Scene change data
══════
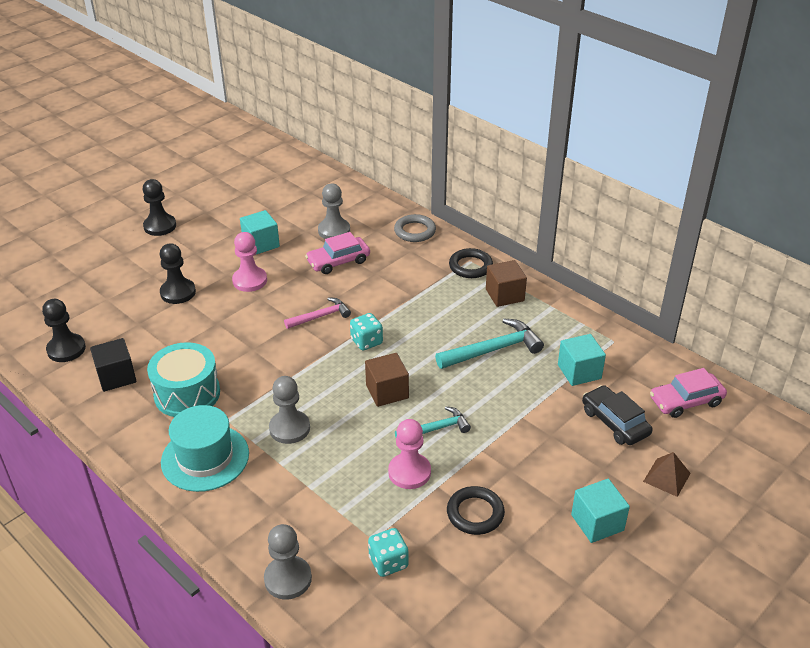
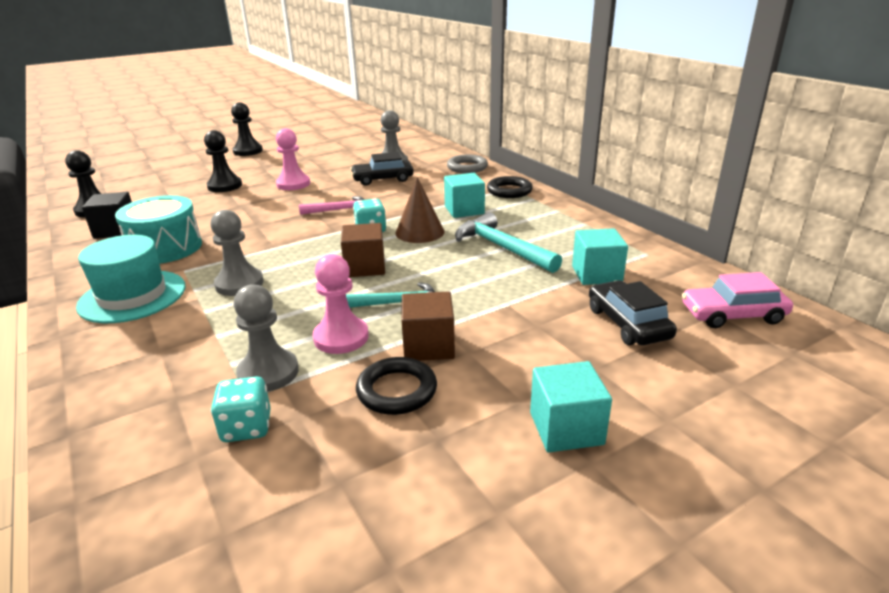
camera: 15 degrees right, 10 degrees down
(261, 244) = (322, 165): turquoise cube -> turquoise cube (464, 210)
(288, 579) = (108, 424): grey pawn -> grey pawn (268, 373)
(338, 261) = (383, 179): pink car -> black car
(413, 338) = (419, 232): none -> brown cone
(493, 350) = (502, 248): turquoise hammer -> turquoise hammer turned 120 degrees counterclockwise
(504, 295) = (535, 211): brown cube -> brown cube (428, 346)
(667, 477) = (689, 390): brown pyramid -> none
══════
- _WORK INSTRUCTION_: All of the lines above should be printed exactly, minus the pictures.

- _ANSWER FOR THIS EXERCISE_:
camera: 15 degrees right, 10 degrees down
(261, 244) = (322, 165): turquoise cube -> turquoise cube (464, 210)
(288, 579) = (108, 424): grey pawn -> grey pawn (268, 373)
(338, 261) = (383, 179): pink car -> black car
(413, 338) = (419, 232): none -> brown cone
(493, 350) = (502, 248): turquoise hammer -> turquoise hammer turned 120 degrees counterclockwise
(504, 295) = (535, 211): brown cube -> brown cube (428, 346)
(667, 477) = (689, 390): brown pyramid -> none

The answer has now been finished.